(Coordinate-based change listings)
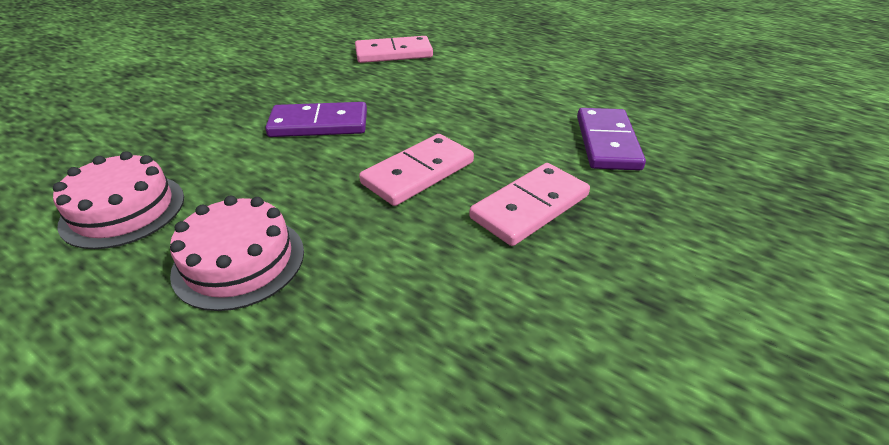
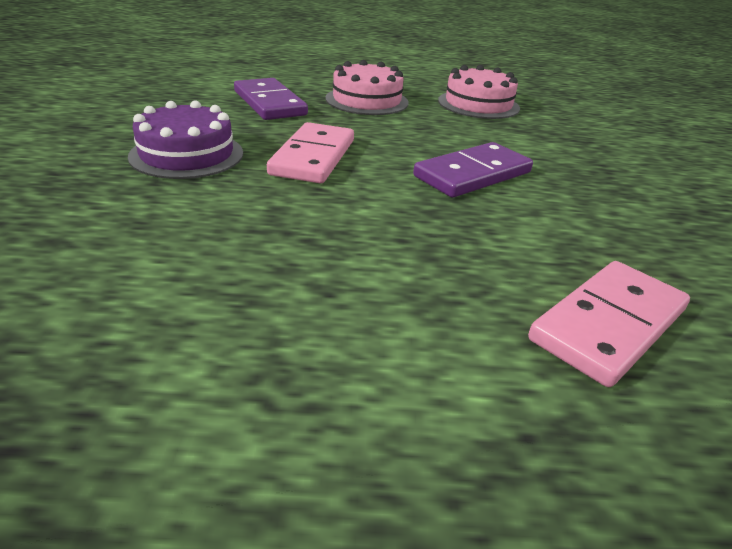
camera: 145 degrees right, 5 degrees down
pink domino [469,163,590,246] -> purple cake [128,100,243,179]
purple domino [577,108,646,171] -> purple domino moved to [234,78,308,120]

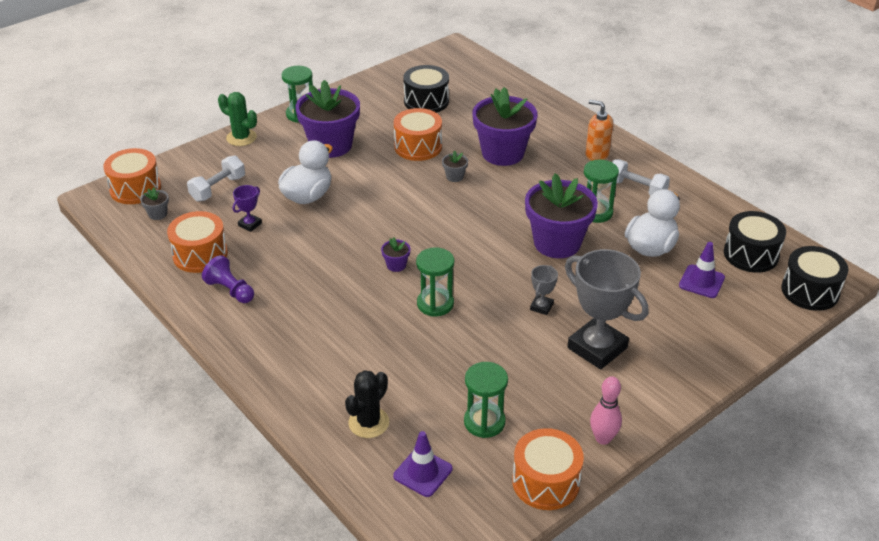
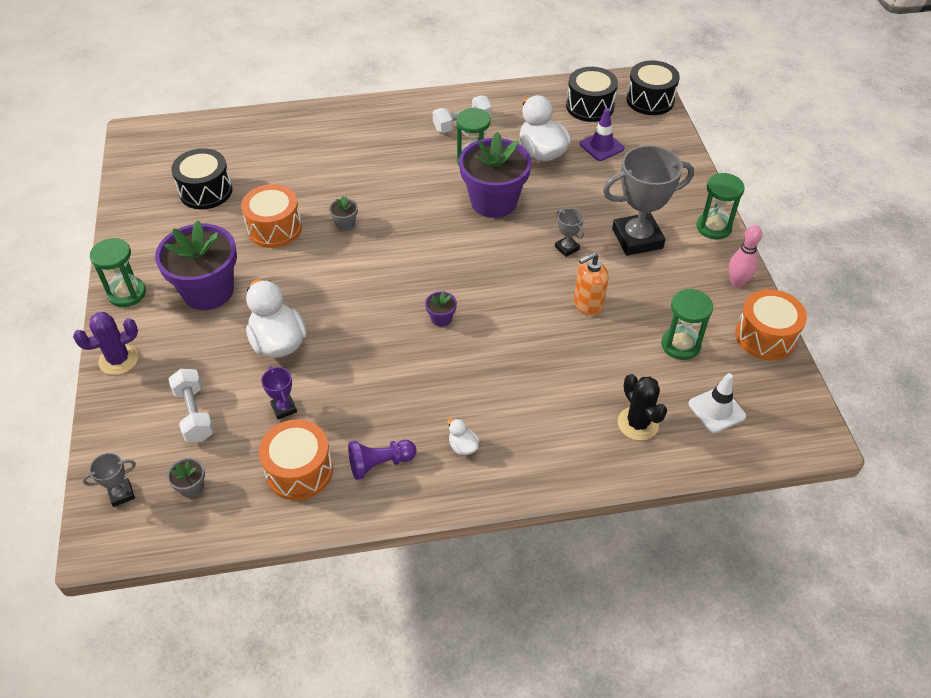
camera: 60 degrees left, 10 degrees up
orange drum [103,148,161,204] -> grey trophy [83,453,136,507]
green cactus [218,92,257,146] -> purple cactus [73,312,139,375]
purple traffic cone [393,431,452,497] -> white traffic cone [689,373,746,433]
green hourglass [416,248,454,317] -> green hourglass moved to [696,173,745,239]
purple flower pot [472,87,538,166] -> none
orange soap dispenser [586,100,613,161] -> orange soap dispenser moved to [574,252,609,316]
none -> white duck [447,418,479,455]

## Work order
The required output is the exact lines from the opening line of the entries through the line with "purple flower pot [472,87,538,166] -> none", inclusive, without pictures.

## Task response
camera: 145 degrees right, 5 degrees down
pink domino [469,163,590,246] -> purple cake [128,100,243,179]
purple domino [577,108,646,171] -> purple domino moved to [234,78,308,120]

camera: 60 degrees left, 10 degrees up
orange drum [103,148,161,204] -> grey trophy [83,453,136,507]
green cactus [218,92,257,146] -> purple cactus [73,312,139,375]
purple traffic cone [393,431,452,497] -> white traffic cone [689,373,746,433]
green hourglass [416,248,454,317] -> green hourglass moved to [696,173,745,239]
purple flower pot [472,87,538,166] -> none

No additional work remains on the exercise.